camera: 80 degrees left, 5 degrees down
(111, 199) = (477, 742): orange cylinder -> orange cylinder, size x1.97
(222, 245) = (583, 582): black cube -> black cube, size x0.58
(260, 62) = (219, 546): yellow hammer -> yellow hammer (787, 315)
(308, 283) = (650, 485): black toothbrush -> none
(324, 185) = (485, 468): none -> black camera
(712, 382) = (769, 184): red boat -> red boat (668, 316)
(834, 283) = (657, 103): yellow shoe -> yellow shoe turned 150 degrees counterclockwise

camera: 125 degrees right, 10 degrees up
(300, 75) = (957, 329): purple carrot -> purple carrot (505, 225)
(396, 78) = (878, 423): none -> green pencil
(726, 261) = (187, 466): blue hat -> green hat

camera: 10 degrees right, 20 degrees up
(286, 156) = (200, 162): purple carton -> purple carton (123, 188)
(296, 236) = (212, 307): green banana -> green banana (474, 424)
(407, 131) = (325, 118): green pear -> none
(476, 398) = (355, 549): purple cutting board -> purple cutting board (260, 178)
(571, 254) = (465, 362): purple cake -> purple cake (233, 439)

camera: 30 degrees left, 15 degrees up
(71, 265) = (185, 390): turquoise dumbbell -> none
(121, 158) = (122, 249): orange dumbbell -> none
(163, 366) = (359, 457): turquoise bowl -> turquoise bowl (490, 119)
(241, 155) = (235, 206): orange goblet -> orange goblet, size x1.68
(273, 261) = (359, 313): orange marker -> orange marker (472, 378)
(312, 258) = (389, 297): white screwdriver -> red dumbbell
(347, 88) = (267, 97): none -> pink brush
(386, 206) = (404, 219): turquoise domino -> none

= = =

- EXERCISE DETAILS:
Precisely the lines between those holding "camera: 125 degrees right, 10 degrees up" and "(163, 366) = (359, 457): turquoise", inclusive, are to be reproduced from the listing above, with nothing added.

- RESPONSE TO THE TASK:
camera: 125 degrees right, 10 degrees up
(300, 75) = (957, 329): purple carrot -> purple carrot (505, 225)
(396, 78) = (878, 423): none -> green pencil
(726, 261) = (187, 466): blue hat -> green hat

camera: 10 degrees right, 20 degrees up
(286, 156) = (200, 162): purple carton -> purple carton (123, 188)
(296, 236) = (212, 307): green banana -> green banana (474, 424)
(407, 131) = (325, 118): green pear -> none
(476, 398) = (355, 549): purple cutting board -> purple cutting board (260, 178)
(571, 254) = (465, 362): purple cake -> purple cake (233, 439)

camera: 30 degrees left, 15 degrees up
(71, 265) = (185, 390): turquoise dumbbell -> none
(121, 158) = (122, 249): orange dumbbell -> none
(163, 366) = (359, 457): turquoise bowl -> turquoise bowl (490, 119)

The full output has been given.